# Work item
Each line of the data that includes the string "VEXT" is to be copied out.
----------------------------------------
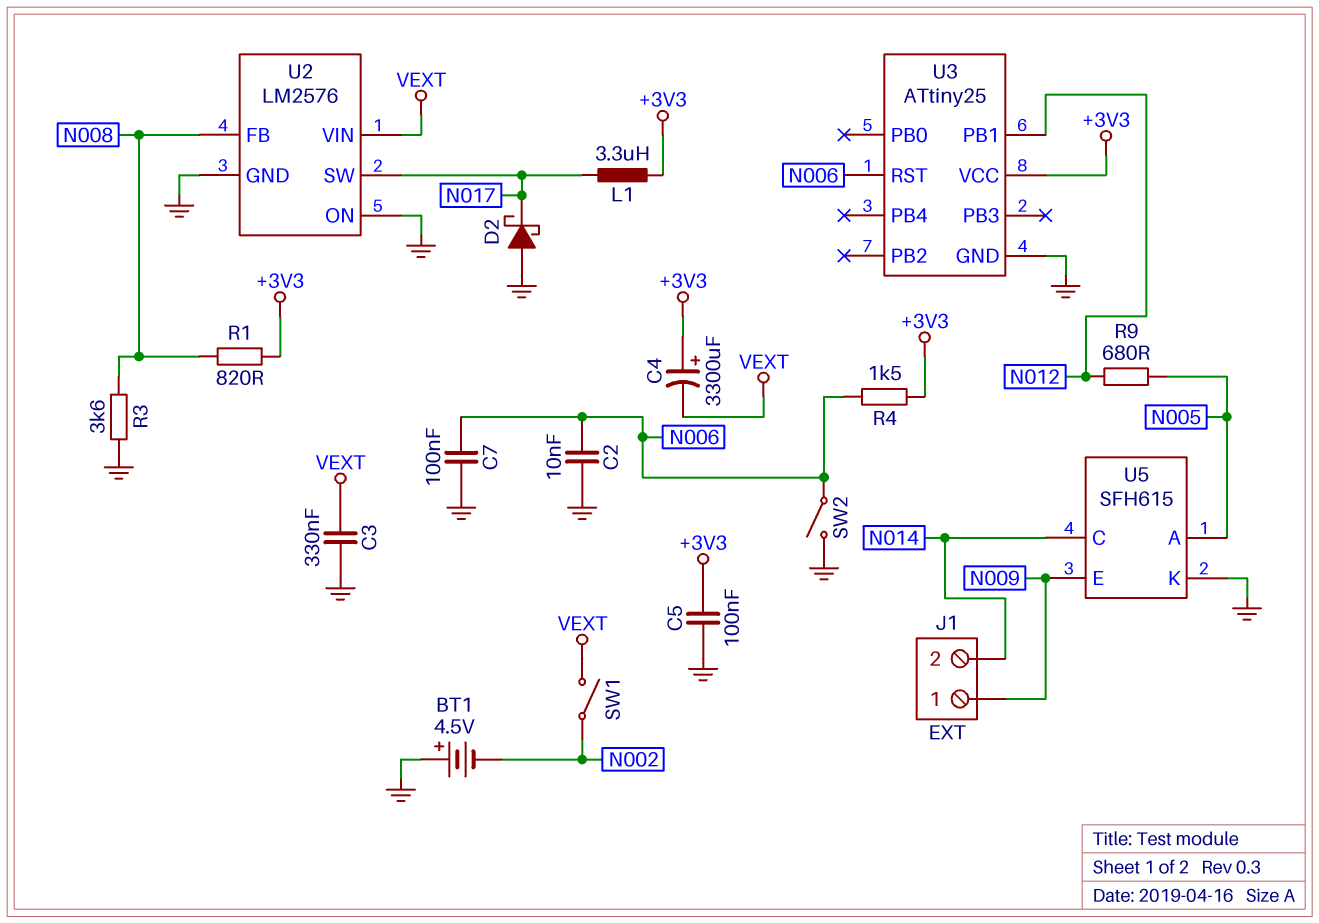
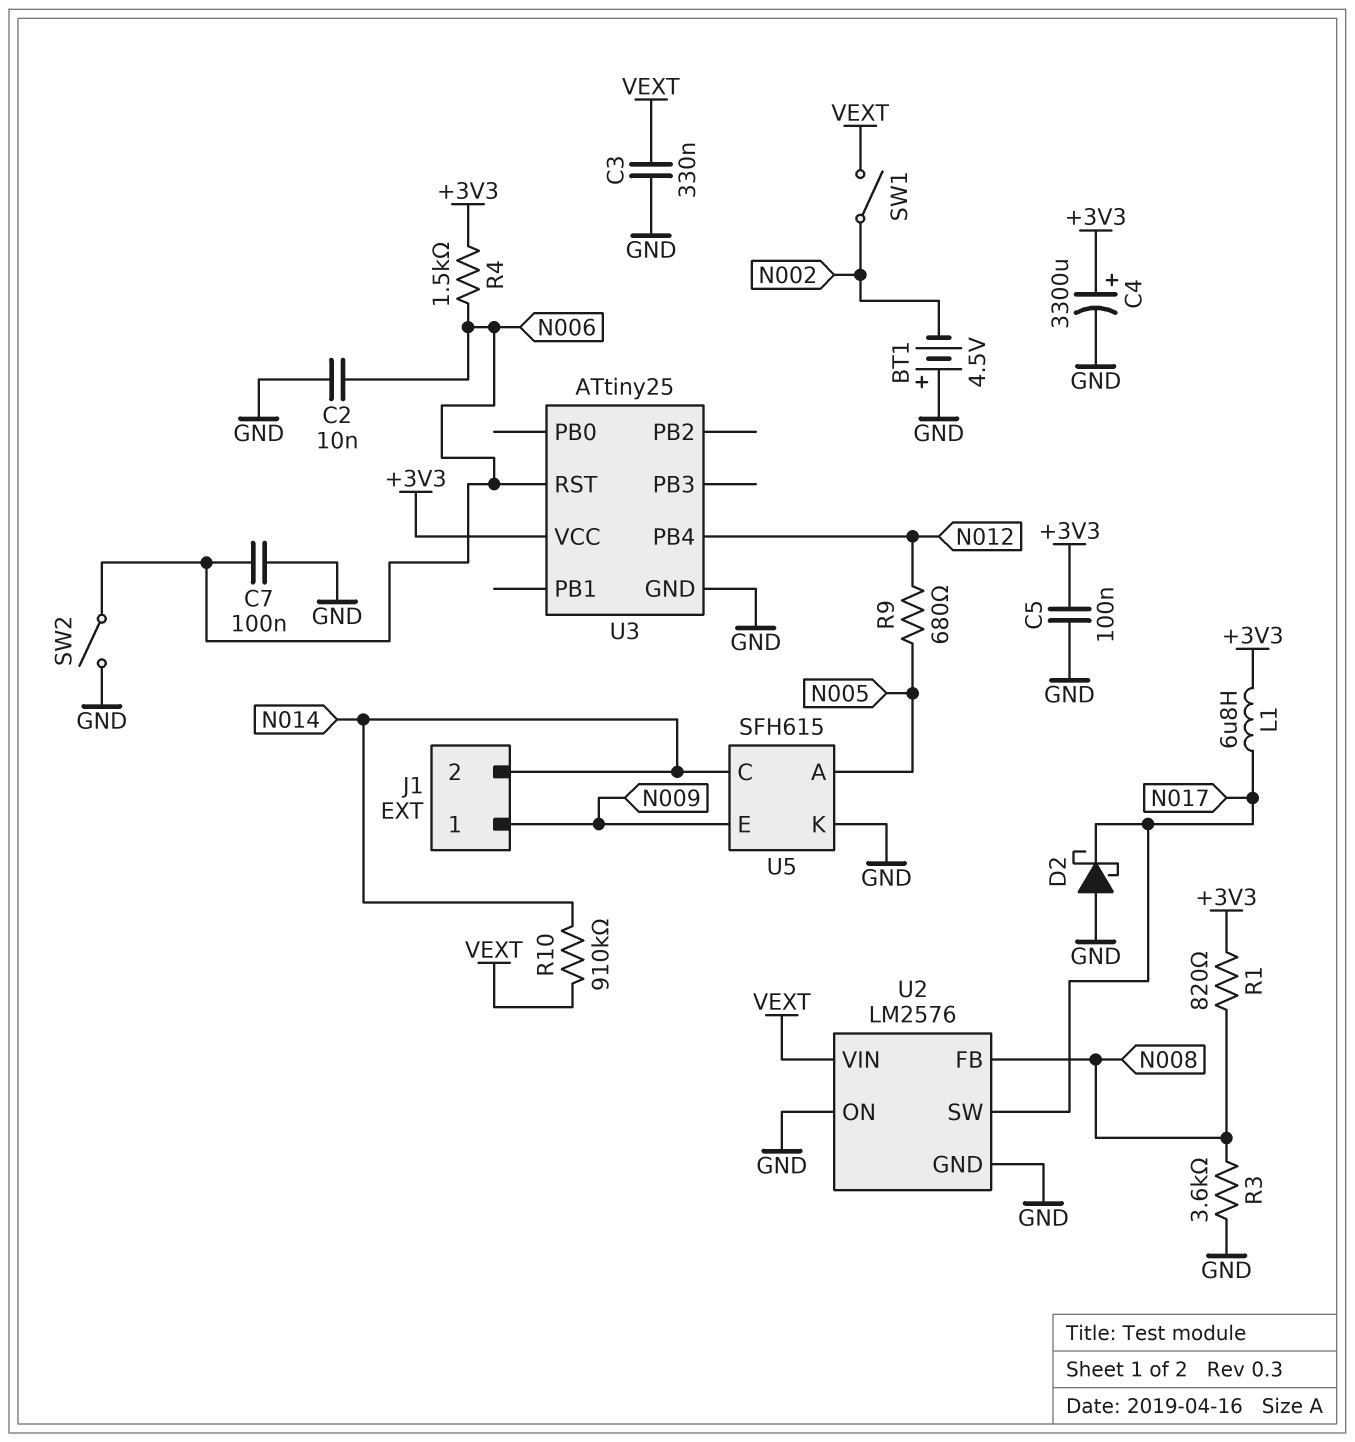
C4: 3300uF (plus +3V3, minus VEXT) -> 3300uF (plus +3V3, minus GND)
L1: 3.3uH (+3V3, N017) -> 6.8uH (+3V3, N017)
R10: none -> 910k (N014, VEXT)
U3 pin PB1: N012 -> none
U3 pin PB4: none -> N012

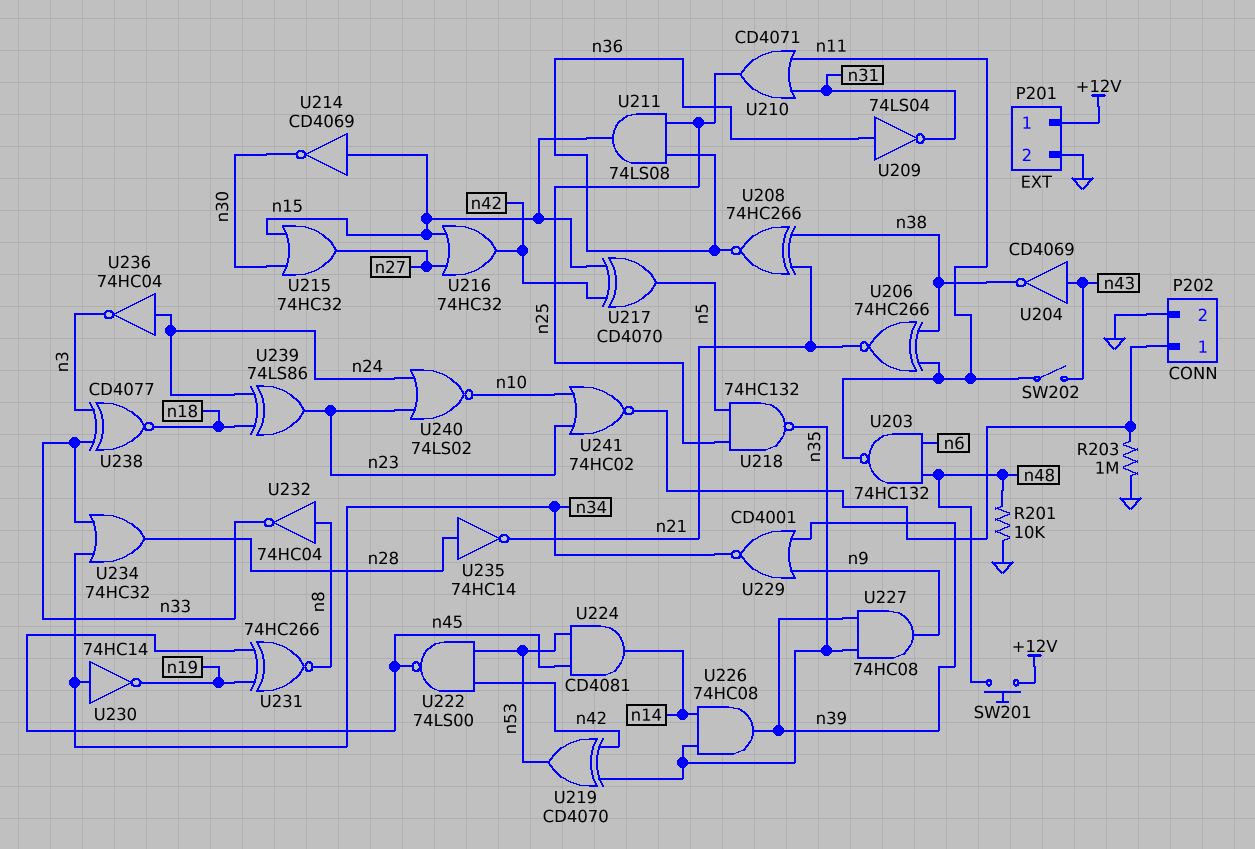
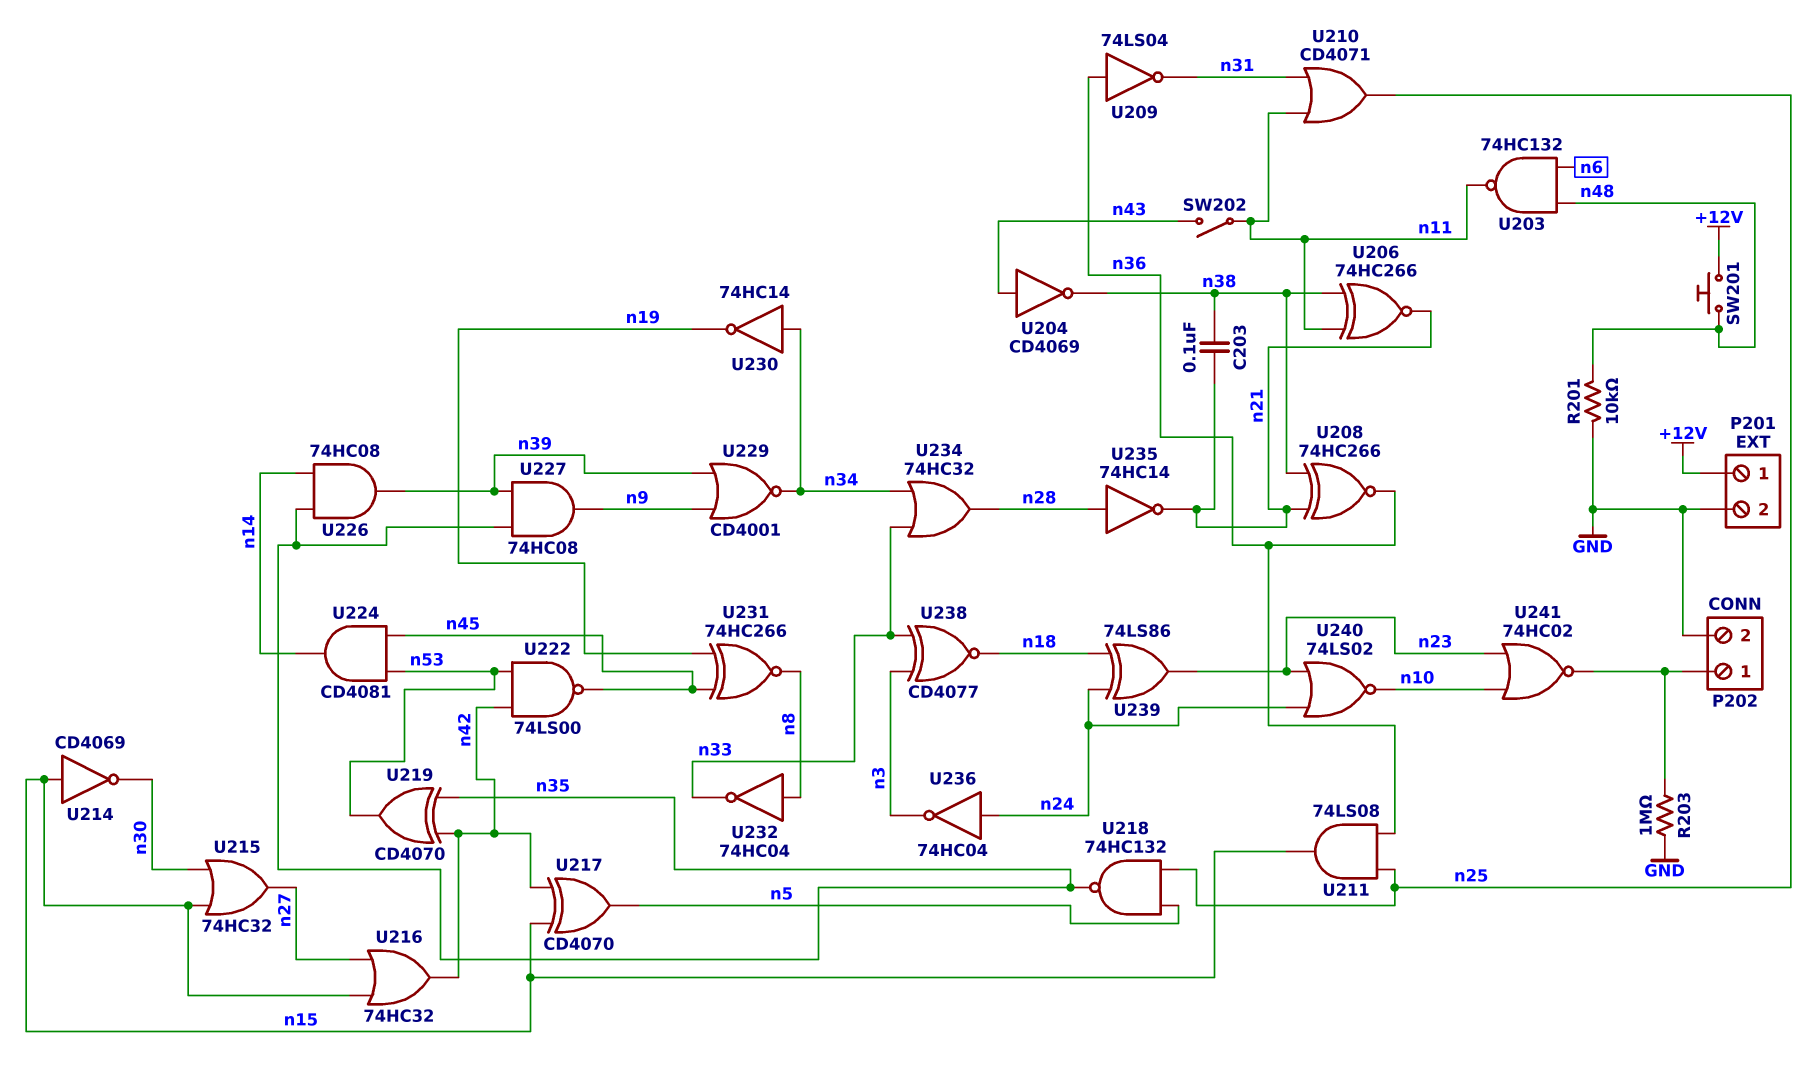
C203: none -> 100nF (n21, n38)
----------------------------------------
# Solved exercise
C4: 3300uF (plus +3V3, minus VEXT) -> 3300uF (plus +3V3, minus GND)
R10: none -> 910k (N014, VEXT)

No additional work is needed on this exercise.